Written exercise.
Could you give every line of the data below as a numbered list, leaving out the blank lines?

** start of Data excerpts **

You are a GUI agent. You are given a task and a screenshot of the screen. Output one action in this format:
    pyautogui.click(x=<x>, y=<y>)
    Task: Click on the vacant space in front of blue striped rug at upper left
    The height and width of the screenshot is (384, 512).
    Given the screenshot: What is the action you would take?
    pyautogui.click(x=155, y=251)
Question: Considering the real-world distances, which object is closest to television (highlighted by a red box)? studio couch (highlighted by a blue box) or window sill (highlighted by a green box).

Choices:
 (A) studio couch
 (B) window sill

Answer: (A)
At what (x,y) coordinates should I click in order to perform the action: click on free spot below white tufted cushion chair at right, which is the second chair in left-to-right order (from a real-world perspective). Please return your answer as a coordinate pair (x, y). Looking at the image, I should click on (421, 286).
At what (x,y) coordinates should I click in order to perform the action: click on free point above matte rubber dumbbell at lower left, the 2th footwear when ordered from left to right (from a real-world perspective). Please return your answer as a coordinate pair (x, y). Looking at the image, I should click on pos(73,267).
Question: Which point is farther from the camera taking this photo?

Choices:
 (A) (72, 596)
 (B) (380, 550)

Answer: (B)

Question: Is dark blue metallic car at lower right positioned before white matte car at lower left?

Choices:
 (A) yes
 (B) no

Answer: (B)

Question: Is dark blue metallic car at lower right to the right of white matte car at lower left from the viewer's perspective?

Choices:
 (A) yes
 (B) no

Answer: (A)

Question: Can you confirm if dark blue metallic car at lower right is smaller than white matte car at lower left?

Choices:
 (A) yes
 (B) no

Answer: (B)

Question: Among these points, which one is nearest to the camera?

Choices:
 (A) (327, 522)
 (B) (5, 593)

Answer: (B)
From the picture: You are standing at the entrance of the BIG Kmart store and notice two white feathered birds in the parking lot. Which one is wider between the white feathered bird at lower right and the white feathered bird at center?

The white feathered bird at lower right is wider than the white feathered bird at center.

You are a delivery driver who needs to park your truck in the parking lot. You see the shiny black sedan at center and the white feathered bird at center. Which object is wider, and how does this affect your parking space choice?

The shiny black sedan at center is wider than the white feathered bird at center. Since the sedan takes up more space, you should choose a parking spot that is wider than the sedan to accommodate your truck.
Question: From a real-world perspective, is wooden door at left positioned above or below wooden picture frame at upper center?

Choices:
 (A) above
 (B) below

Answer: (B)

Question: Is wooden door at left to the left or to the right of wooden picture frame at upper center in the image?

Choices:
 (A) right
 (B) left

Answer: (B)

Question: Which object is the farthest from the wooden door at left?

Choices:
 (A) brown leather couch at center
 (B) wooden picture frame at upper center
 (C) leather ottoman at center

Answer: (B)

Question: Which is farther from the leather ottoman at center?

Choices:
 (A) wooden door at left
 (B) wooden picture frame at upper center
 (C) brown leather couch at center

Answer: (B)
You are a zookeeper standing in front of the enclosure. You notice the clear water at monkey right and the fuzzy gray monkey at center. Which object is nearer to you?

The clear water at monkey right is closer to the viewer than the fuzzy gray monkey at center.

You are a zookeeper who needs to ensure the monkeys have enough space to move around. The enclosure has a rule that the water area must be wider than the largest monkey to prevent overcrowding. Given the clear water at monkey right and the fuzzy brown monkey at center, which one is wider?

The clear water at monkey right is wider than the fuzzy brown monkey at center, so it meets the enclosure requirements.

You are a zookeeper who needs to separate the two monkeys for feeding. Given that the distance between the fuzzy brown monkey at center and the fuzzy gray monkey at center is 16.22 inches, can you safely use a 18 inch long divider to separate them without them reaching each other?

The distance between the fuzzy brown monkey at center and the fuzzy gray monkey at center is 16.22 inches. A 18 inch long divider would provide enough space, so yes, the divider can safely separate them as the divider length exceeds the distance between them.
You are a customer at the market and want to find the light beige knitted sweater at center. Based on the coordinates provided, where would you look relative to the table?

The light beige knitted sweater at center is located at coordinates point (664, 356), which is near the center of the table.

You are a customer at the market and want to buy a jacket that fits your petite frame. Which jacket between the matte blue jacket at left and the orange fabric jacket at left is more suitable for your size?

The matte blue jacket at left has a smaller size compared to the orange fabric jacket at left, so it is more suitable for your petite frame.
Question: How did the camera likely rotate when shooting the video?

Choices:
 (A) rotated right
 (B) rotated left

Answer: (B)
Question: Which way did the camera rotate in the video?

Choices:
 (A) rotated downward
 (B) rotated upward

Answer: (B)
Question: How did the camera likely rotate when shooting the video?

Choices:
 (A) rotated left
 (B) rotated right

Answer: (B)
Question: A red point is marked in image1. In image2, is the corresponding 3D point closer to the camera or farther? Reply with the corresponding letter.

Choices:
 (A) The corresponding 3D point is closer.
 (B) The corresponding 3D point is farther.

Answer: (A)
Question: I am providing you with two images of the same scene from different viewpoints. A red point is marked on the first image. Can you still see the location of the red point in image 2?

** end of Data excerpts **

Finished task.
1. You are a GUI agent. You are given a task and a screenshot of the screen. Output one action in this format:
2.     pyautogui.click(x=<x>, y=<y>)
3.     Task: Click on the vacant space in front of blue striped rug at upper left
4.     The height and width of the screenshot is (384, 512).
5.     Given the screenshot: What is the action you would take?
6.     pyautogui.click(x=155, y=251)
7. Question: Considering the real-world distances, which object is closest to television (highlighted by a red box)? studio couch (highlighted by a blue box) or window sill (highlighted by a green box).
8. Choices:
9.  (A) studio couch
10.  (B) window sill
11. Answer: (A)
12. At what (x,y) coordinates should I click in order to perform the action: click on free spot below white tufted cushion chair at right, which is the second chair in left-to-right order (from a real-world perspective). Please return your answer as a coordinate pair (x, y). Looking at the image, I should click on (421, 286).
13. At what (x,y) coordinates should I click in order to perform the action: click on free point above matte rubber dumbbell at lower left, the 2th footwear when ordered from left to right (from a real-world perspective). Please return your answer as a coordinate pair (x, y). Looking at the image, I should click on pos(73,267).
14. Question: Which point is farther from the camera taking this photo?
15. Choices:
16.  (A) (72, 596)
17.  (B) (380, 550)
18. Answer: (B)
19. Question: Is dark blue metallic car at lower right positioned before white matte car at lower left?
20. Choices:
21.  (A) yes
22.  (B) no
23. Answer: (B)
24. Question: Is dark blue metallic car at lower right to the right of white matte car at lower left from the viewer's perspective?
25. Choices:
26.  (A) yes
27.  (B) no
28. Answer: (A)
29. Question: Can you confirm if dark blue metallic car at lower right is smaller than white matte car at lower left?
30. Choices:
31.  (A) yes
32.  (B) no
33. Answer: (B)
34. Question: Among these points, which one is nearest to the camera?
35. Choices:
36.  (A) (327, 522)
37.  (B) (5, 593)
38. Answer: (B)
39. From the picture: You are standing at the entrance of the BIG Kmart store and notice two white feathered birds in the parking lot. Which one is wider between the white feathered bird at lower right and the white feathered bird at center?
40. The white feathered bird at lower right is wider than the white feathered bird at center.
41. You are a delivery driver who needs to park your truck in the parking lot. You see the shiny black sedan at center and the white feathered bird at center. Which object is wider, and how does this affect your parking space choice?
42. The shiny black sedan at center is wider than the white feathered bird at center. Since the sedan takes up more space, you should choose a parking spot that is wider than the sedan to accommodate your truck.
43. Question: From a real-world perspective, is wooden door at left positioned above or below wooden picture frame at upper center?
44. Choices:
45.  (A) above
46.  (B) below
47. Answer: (B)
48. Question: Is wooden door at left to the left or to the right of wooden picture frame at upper center in the image?
49. Choices:
50.  (A) right
51.  (B) left
52. Answer: (B)
53. Question: Which object is the farthest from the wooden door at left?
54. Choices:
55.  (A) brown leather couch at center
56.  (B) wooden picture frame at upper center
57.  (C) leather ottoman at center
58. Answer: (B)
59. Question: Which is farther from the leather ottoman at center?
60. Choices:
61.  (A) wooden door at left
62.  (B) wooden picture frame at upper center
63.  (C) brown leather couch at center
64. Answer: (B)
65. You are a zookeeper standing in front of the enclosure. You notice the clear water at monkey right and the fuzzy gray monkey at center. Which object is nearer to you?
66. The clear water at monkey right is closer to the viewer than the fuzzy gray monkey at center.
67. You are a zookeeper who needs to ensure the monkeys have enough space to move around. The enclosure has a rule that the water area must be wider than the largest monkey to prevent overcrowding. Given the clear water at monkey right and the fuzzy brown monkey at center, which one is wider?
68. The clear water at monkey right is wider than the fuzzy brown monkey at center, so it meets the enclosure requirements.
69. You are a zookeeper who needs to separate the two monkeys for feeding. Given that the distance between the fuzzy brown monkey at center and the fuzzy gray monkey at center is 16.22 inches, can you safely use a 18 inch long divider to separate them without them reaching each other?
70. The distance between the fuzzy brown monkey at center and the fuzzy gray monkey at center is 16.22 inches. A 18 inch long divider would provide enough space, so yes, the divider can safely separate them as the divider length exceeds the distance between them.
71. You are a customer at the market and want to find the light beige knitted sweater at center. Based on the coordinates provided, where would you look relative to the table?
72. The light beige knitted sweater at center is located at coordinates point (664, 356), which is near the center of the table.
73. You are a customer at the market and want to buy a jacket that fits your petite frame. Which jacket between the matte blue jacket at left and the orange fabric jacket at left is more suitable for your size?
74. The matte blue jacket at left has a smaller size compared to the orange fabric jacket at left, so it is more suitable for your petite frame.
75. Question: How did the camera likely rotate when shooting the video?
76. Choices:
77.  (A) rotated right
78.  (B) rotated left
79. Answer: (B)
80. Question: Which way did the camera rotate in the video?
81. Choices:
82.  (A) rotated downward
83.  (B) rotated upward
84. Answer: (B)
85. Question: How did the camera likely rotate when shooting the video?
86. Choices:
87.  (A) rotated left
88.  (B) rotated right
89. Answer: (B)
90. Question: A red point is marked in image1. In image2, is the corresponding 3D point closer to the camera or farther? Reply with the corresponding letter.
91. Choices:
92.  (A) The corresponding 3D point is closer.
93.  (B) The corresponding 3D point is farther.
94. Answer: (A)
95. Question: I am providing you with two images of the same scene from different viewpoints. A red point is marked on the first image. Can you still see the location of the red point in image 2?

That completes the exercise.